● Assignment: Repeat the listing verbatim. Drop any pictures.
━━━━━ Data for this exercise ━━━━━
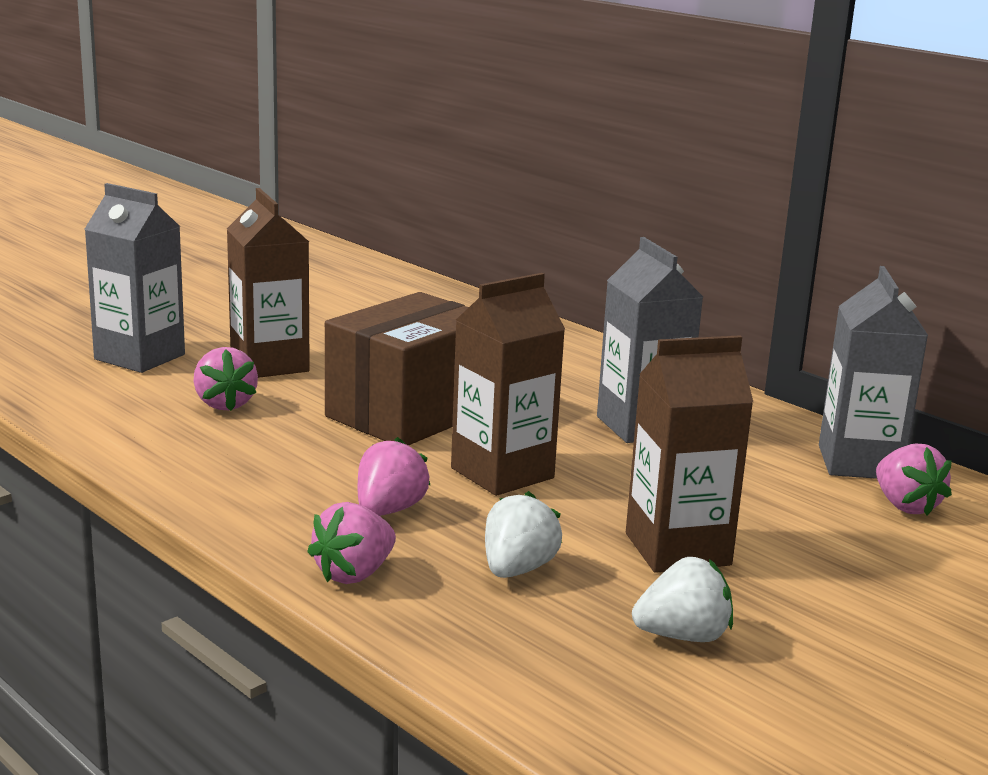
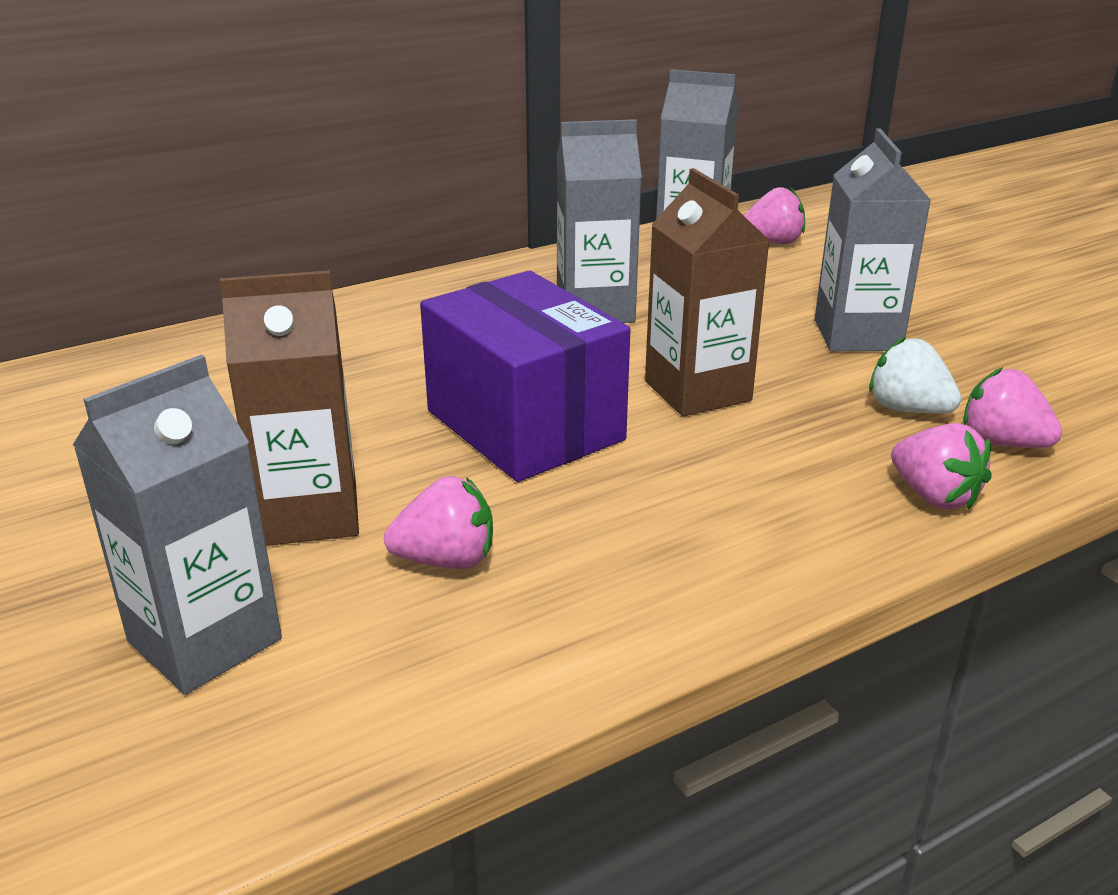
camera: 75 degrees left, 10 degrees up
(389, 510) = (786, 463): pink strawberry -> pink strawberry (1002, 442)
(409, 413) = (524, 425): brown box -> purple box
(677, 549) = (857, 335): brown carton -> grey carton
(683, 636) = (1006, 356): white strawberry -> none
━━━━━
● Result for this task:
camera: 75 degrees left, 10 degrees up
(389, 510) = (786, 463): pink strawberry -> pink strawberry (1002, 442)
(409, 413) = (524, 425): brown box -> purple box
(677, 549) = (857, 335): brown carton -> grey carton
(683, 636) = (1006, 356): white strawberry -> none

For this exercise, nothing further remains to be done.